[Provided data Boundary: Start]
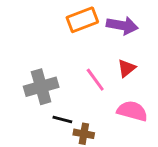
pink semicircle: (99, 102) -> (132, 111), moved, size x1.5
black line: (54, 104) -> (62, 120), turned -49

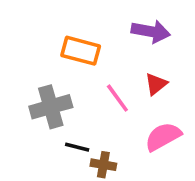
orange rectangle: (82, 20) -> (81, 51), moved, turned 36
pink semicircle: (132, 111) -> (163, 137), turned -44

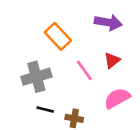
orange rectangle: (81, 51) -> (58, 36), turned 32
black line: (77, 147) -> (45, 110), moved

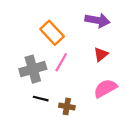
pink line: (84, 70) -> (61, 62), moved, turned 66

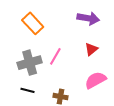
orange rectangle: (52, 33) -> (33, 23), moved
black line: (41, 99) -> (28, 90), moved

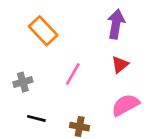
purple arrow: (88, 18) -> (116, 24), turned -90
gray cross: (30, 63) -> (23, 82), moved, size x0.6

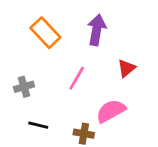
purple arrow: (116, 24) -> (97, 30), moved
pink semicircle: (125, 105) -> (111, 111), moved

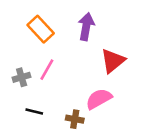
red triangle: (126, 68) -> (113, 61), size x1.5
pink line: (77, 78) -> (47, 70), moved

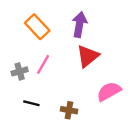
red triangle: (113, 61) -> (88, 56), moved
pink semicircle: (99, 99) -> (109, 91), moved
[Provided data Boundary: End]
### [Exercise details]
Copy every record exactly; no pictures.

### [Output of the task]
pink semicircle: (99, 102) -> (132, 111), moved, size x1.5
black line: (54, 104) -> (62, 120), turned -49

orange rectangle: (82, 20) -> (81, 51), moved, turned 36
pink semicircle: (132, 111) -> (163, 137), turned -44

orange rectangle: (81, 51) -> (58, 36), turned 32
black line: (77, 147) -> (45, 110), moved

pink line: (84, 70) -> (61, 62), moved, turned 66

orange rectangle: (52, 33) -> (33, 23), moved
black line: (41, 99) -> (28, 90), moved

purple arrow: (88, 18) -> (116, 24), turned -90
gray cross: (30, 63) -> (23, 82), moved, size x0.6

purple arrow: (116, 24) -> (97, 30), moved
pink semicircle: (125, 105) -> (111, 111), moved

red triangle: (126, 68) -> (113, 61), size x1.5
pink line: (77, 78) -> (47, 70), moved

red triangle: (113, 61) -> (88, 56), moved
pink semicircle: (99, 99) -> (109, 91), moved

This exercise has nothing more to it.